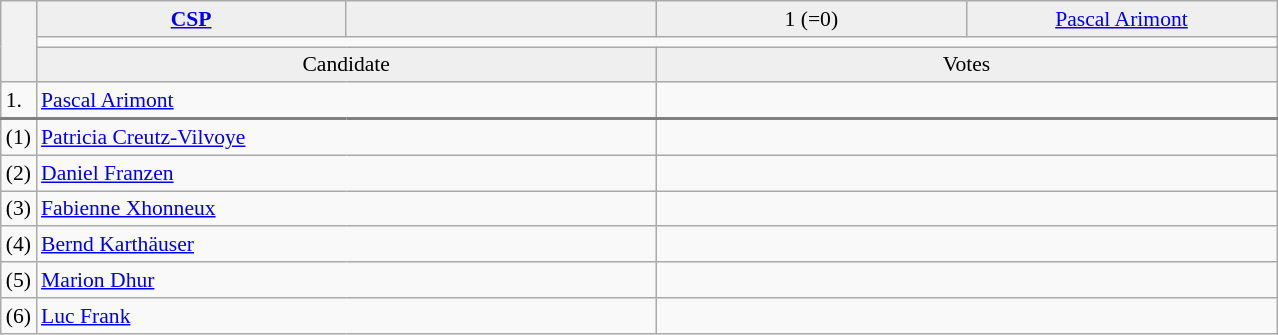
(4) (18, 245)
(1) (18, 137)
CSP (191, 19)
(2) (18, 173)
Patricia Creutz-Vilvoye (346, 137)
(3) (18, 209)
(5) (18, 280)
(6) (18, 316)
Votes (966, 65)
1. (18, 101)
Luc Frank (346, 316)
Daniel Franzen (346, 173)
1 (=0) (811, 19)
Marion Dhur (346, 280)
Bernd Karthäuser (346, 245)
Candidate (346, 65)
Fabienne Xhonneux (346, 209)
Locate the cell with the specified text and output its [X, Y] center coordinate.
◇ ◇ ◇
**Given request**
Copy the records above line for line with no changes, and leave out the pictures.

**Response for this exercise**
(4) (18, 245)
(1) (18, 137)
CSP (191, 19)
(2) (18, 173)
Patricia Creutz-Vilvoye (346, 137)
(3) (18, 209)
(5) (18, 280)
(6) (18, 316)
Votes (966, 65)
1. (18, 101)
Luc Frank (346, 316)
Daniel Franzen (346, 173)
1 (=0) (811, 19)
Marion Dhur (346, 280)
Bernd Karthäuser (346, 245)
Candidate (346, 65)
Fabienne Xhonneux (346, 209)
Locate the cell with the specified text and output its [X, Y] center coordinate.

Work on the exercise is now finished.